§ TASK DESCRIPTION: Each line in the data holding "yellow" should be listed.

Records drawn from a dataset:
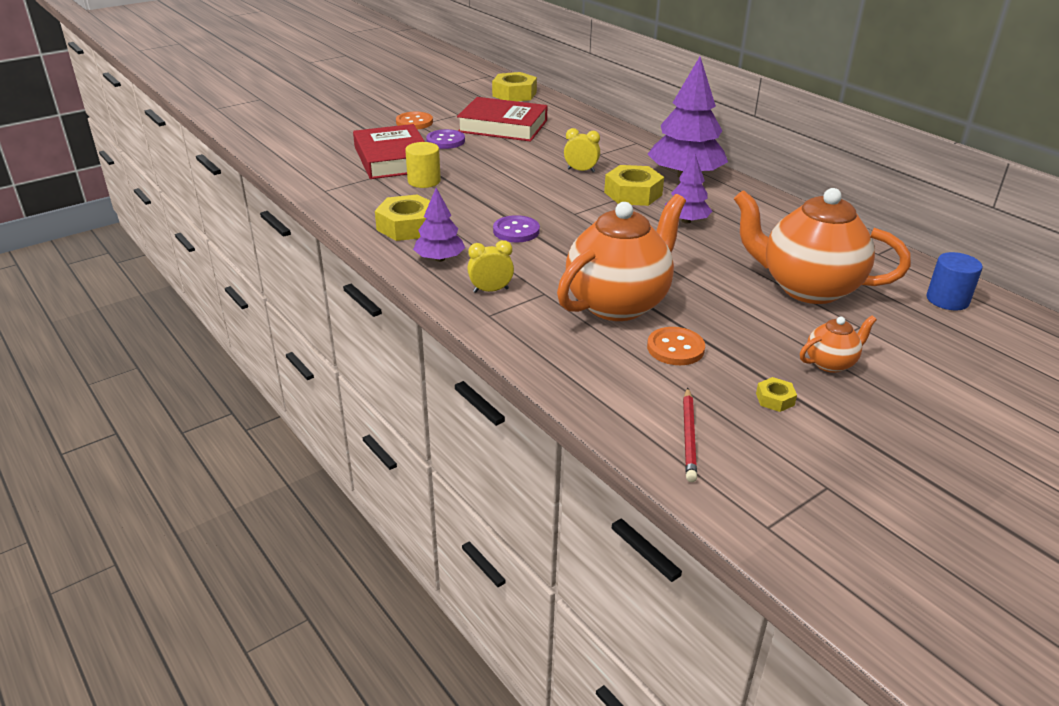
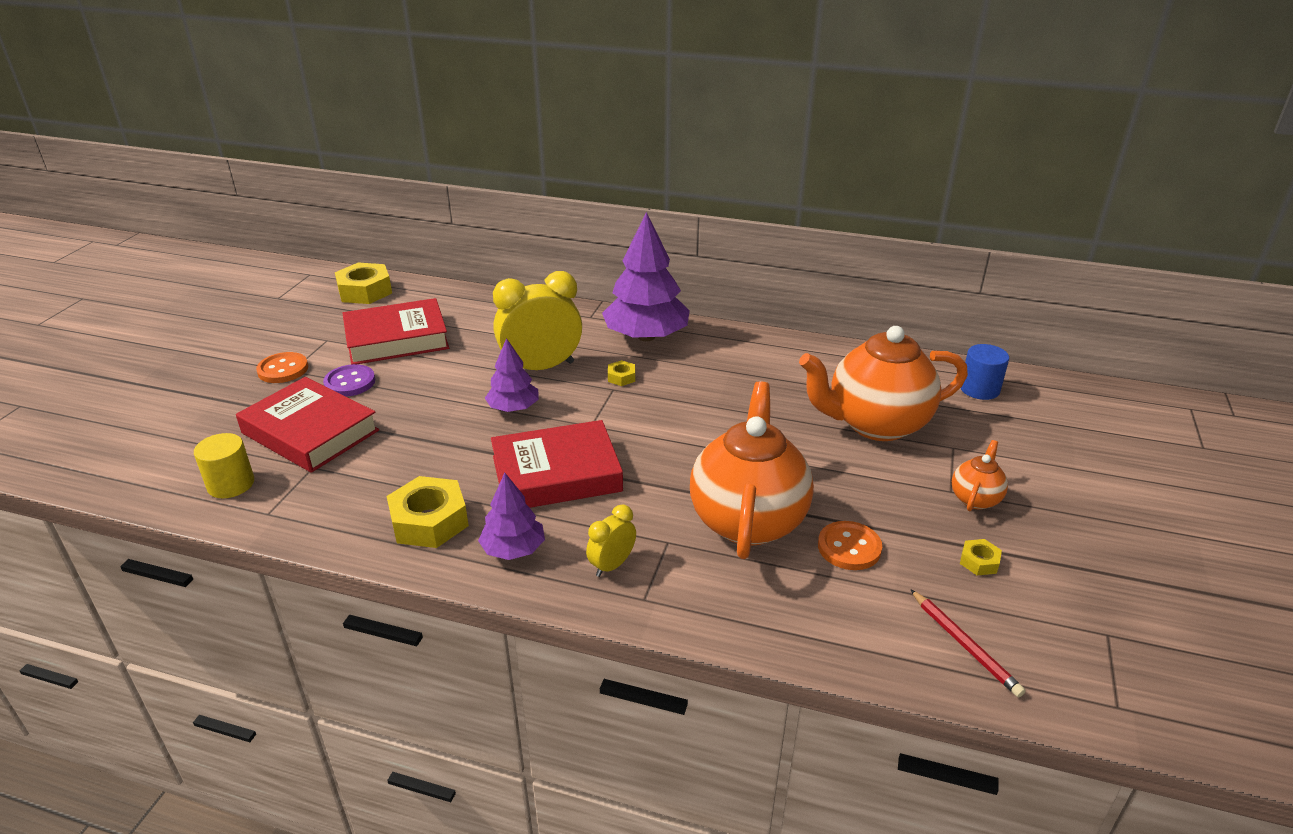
camera: 35 degrees left, 0 degrees up
(424, 181) = (382, 449): yellow cylinder -> yellow cylinder (231, 484)
(516, 231) = (556, 474): purple button -> red book
(581, 170) = (541, 367): yellow clock -> yellow clock, size x2.02
(633, 193) = (621, 377): yellow nut -> yellow nut, size x0.48
(686, 221) = (702, 391): purple tree -> purple tree (513, 408)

§ RESULT FOR THIS TASK:
(424, 181) = (382, 449): yellow cylinder -> yellow cylinder (231, 484)
(581, 170) = (541, 367): yellow clock -> yellow clock, size x2.02
(633, 193) = (621, 377): yellow nut -> yellow nut, size x0.48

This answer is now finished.